Stored data entries
#####

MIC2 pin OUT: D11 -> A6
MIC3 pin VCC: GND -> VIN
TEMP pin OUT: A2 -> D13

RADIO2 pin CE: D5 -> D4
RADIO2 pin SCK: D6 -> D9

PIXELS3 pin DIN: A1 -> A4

#####

__About this exercise__: A complete, exact transcription of the data above is the required answer.

__Answer to this exercise__:
MIC2 pin OUT: D11 -> A6
MIC3 pin VCC: GND -> VIN
TEMP pin OUT: A2 -> D13

RADIO2 pin CE: D5 -> D4
RADIO2 pin SCK: D6 -> D9

PIXELS3 pin DIN: A1 -> A4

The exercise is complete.